(空間推論の問題データ)
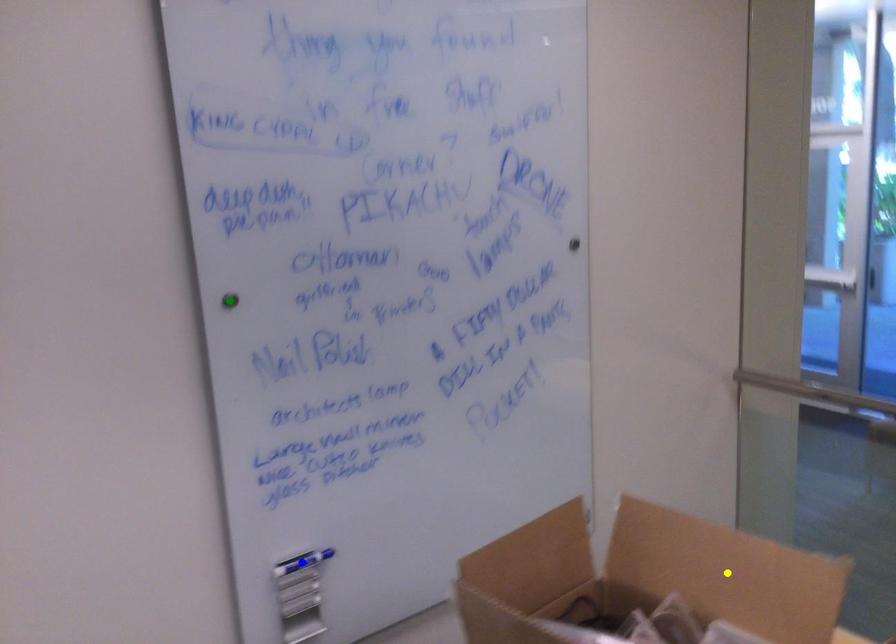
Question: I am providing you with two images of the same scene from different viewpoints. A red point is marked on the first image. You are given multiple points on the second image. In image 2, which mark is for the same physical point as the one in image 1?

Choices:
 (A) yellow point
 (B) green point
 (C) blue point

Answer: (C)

--

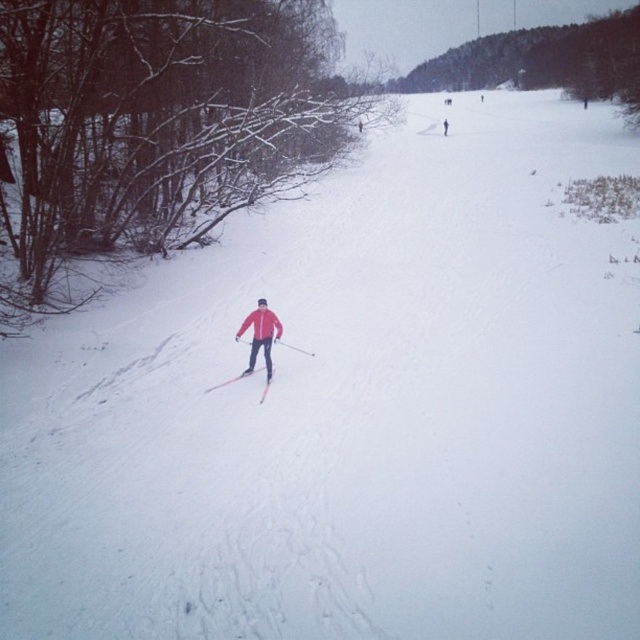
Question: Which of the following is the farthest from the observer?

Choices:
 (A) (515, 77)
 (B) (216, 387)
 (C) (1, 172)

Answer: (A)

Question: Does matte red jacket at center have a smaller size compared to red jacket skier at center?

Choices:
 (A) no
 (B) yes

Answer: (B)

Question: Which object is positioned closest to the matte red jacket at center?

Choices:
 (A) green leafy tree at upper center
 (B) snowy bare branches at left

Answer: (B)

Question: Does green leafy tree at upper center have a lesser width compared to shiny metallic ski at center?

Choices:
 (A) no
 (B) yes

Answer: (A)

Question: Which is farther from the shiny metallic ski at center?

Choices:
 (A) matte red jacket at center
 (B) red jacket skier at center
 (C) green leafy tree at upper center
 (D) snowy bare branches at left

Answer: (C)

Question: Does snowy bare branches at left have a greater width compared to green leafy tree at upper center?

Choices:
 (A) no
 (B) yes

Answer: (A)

**作成内容**
「Question: I am」を含む行から「(C) blue point」を含む行までを、「yellow」を「purple」に置き換えて書き直してください。それ以外は一切変えないでください。

**解答**
Question: I am providing you with two images of the same scene from different viewpoints. A red point is marked on the first image. You are given multiple points on the second image. In image 2, which mark is for the same physical point as the one in image 1?

Choices:
 (A) purple point
 (B) green point
 (C) blue point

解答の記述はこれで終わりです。